**AIM OF THE TASK:** From the line that includes "(192, 288) = (701, 277): black house -> none" to the last line of the records that follow, copy every line exactly and nothing more, omitting pictures.

───── INFORMATION

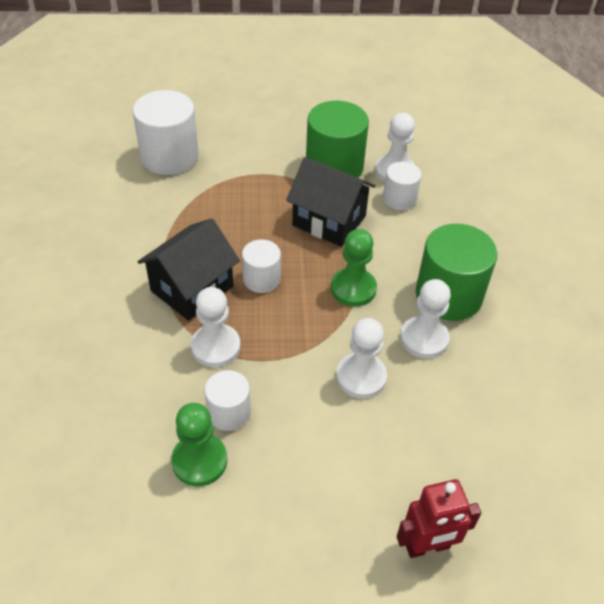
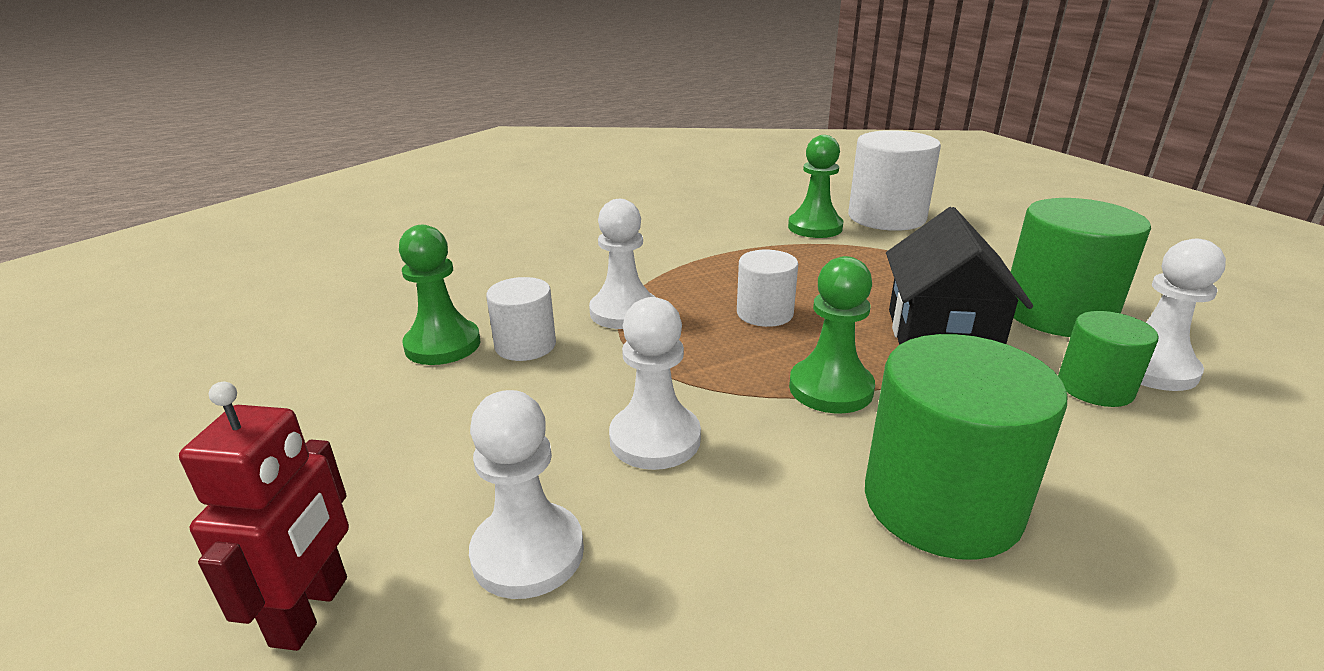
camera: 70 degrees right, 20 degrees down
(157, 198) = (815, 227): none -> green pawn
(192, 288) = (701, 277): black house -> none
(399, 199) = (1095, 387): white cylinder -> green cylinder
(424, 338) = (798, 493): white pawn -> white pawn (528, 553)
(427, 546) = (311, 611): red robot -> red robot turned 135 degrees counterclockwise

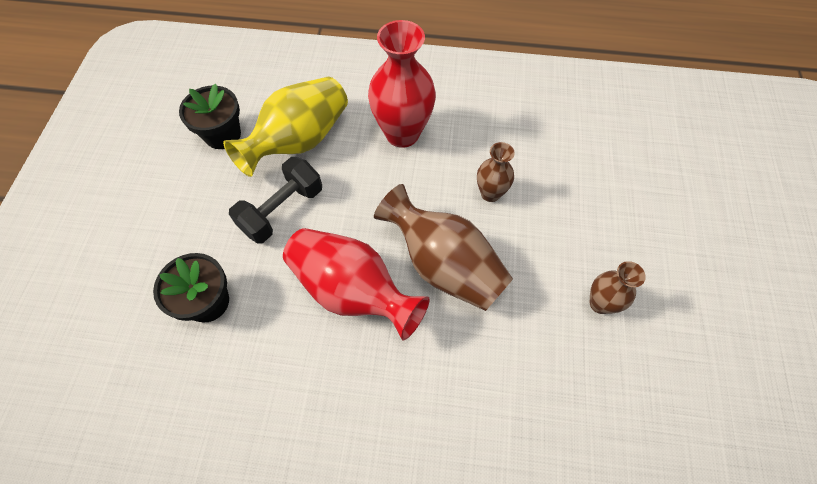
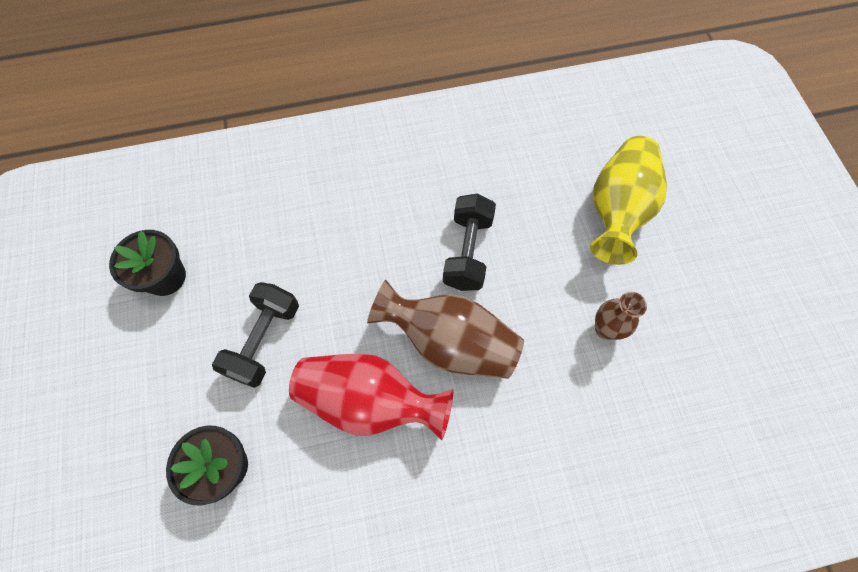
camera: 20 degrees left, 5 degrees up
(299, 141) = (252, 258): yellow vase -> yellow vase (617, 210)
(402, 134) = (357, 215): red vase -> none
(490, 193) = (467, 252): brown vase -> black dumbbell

──────────

**EXERCISE OUTPUT:**
(192, 288) = (701, 277): black house -> none
(399, 199) = (1095, 387): white cylinder -> green cylinder
(424, 338) = (798, 493): white pawn -> white pawn (528, 553)
(427, 546) = (311, 611): red robot -> red robot turned 135 degrees counterclockwise

camera: 20 degrees left, 5 degrees up
(299, 141) = (252, 258): yellow vase -> yellow vase (617, 210)
(402, 134) = (357, 215): red vase -> none
(490, 193) = (467, 252): brown vase -> black dumbbell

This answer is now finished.